■ WORK TASK
From the records below, copy out exactly the lines from the one containing "none -> black brick E3:E4 level 1" to the one containing "none -> black brick D7:E7 level 1", both included. Add nothing else.

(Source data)

※ ※ ※

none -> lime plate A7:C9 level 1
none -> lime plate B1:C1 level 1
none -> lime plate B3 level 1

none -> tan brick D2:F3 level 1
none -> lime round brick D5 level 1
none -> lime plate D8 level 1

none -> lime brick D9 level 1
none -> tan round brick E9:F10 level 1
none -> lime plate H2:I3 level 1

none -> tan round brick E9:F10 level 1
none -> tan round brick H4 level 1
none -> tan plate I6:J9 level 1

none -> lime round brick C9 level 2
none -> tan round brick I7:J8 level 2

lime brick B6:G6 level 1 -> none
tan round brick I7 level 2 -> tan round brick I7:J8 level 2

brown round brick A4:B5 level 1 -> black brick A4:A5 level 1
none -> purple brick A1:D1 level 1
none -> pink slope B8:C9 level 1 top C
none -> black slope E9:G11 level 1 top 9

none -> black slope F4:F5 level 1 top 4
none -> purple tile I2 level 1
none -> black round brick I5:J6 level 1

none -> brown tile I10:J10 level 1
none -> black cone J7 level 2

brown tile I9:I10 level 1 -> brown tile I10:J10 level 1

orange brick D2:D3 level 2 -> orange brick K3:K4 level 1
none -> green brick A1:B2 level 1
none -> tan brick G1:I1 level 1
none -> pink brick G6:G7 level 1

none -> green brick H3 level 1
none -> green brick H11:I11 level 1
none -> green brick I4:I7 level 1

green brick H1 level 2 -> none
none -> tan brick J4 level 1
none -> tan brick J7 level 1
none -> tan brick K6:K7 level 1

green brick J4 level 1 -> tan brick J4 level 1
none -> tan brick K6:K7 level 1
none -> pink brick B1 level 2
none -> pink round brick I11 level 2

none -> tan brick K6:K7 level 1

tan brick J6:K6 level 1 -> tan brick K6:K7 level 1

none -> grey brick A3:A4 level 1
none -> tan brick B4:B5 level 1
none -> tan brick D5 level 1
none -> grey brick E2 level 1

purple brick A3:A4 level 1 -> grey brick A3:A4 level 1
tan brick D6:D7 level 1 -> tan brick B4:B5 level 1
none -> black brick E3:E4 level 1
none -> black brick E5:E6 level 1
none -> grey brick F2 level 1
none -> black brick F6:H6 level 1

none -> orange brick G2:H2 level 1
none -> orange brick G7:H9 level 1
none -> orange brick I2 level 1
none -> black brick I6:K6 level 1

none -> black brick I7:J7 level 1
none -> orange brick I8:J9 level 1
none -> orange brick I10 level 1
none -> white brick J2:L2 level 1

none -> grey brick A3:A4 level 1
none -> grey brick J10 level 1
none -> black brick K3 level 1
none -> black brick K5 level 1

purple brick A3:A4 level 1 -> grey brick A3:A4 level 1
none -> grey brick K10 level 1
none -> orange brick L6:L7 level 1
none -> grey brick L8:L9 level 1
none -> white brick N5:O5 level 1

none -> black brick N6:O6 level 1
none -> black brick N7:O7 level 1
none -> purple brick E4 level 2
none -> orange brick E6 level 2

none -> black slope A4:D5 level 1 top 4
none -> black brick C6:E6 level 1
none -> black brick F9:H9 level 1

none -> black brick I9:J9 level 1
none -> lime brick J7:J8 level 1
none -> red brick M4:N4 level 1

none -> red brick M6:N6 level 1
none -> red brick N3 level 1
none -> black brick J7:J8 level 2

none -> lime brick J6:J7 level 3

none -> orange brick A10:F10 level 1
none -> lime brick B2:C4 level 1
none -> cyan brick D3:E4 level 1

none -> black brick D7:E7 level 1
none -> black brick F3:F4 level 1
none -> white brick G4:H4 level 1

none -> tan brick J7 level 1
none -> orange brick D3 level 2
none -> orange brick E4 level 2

※ ※ ※

■ ANSWER BELOW
none -> black brick E3:E4 level 1
none -> black brick E5:E6 level 1
none -> grey brick F2 level 1
none -> black brick F6:H6 level 1

none -> orange brick G2:H2 level 1
none -> orange brick G7:H9 level 1
none -> orange brick I2 level 1
none -> black brick I6:K6 level 1

none -> black brick I7:J7 level 1
none -> orange brick I8:J9 level 1
none -> orange brick I10 level 1
none -> white brick J2:L2 level 1

none -> grey brick A3:A4 level 1
none -> grey brick J10 level 1
none -> black brick K3 level 1
none -> black brick K5 level 1

purple brick A3:A4 level 1 -> grey brick A3:A4 level 1
none -> grey brick K10 level 1
none -> orange brick L6:L7 level 1
none -> grey brick L8:L9 level 1
none -> white brick N5:O5 level 1

none -> black brick N6:O6 level 1
none -> black brick N7:O7 level 1
none -> purple brick E4 level 2
none -> orange brick E6 level 2

none -> black slope A4:D5 level 1 top 4
none -> black brick C6:E6 level 1
none -> black brick F9:H9 level 1

none -> black brick I9:J9 level 1
none -> lime brick J7:J8 level 1
none -> red brick M4:N4 level 1

none -> red brick M6:N6 level 1
none -> red brick N3 level 1
none -> black brick J7:J8 level 2

none -> lime brick J6:J7 level 3

none -> orange brick A10:F10 level 1
none -> lime brick B2:C4 level 1
none -> cyan brick D3:E4 level 1

none -> black brick D7:E7 level 1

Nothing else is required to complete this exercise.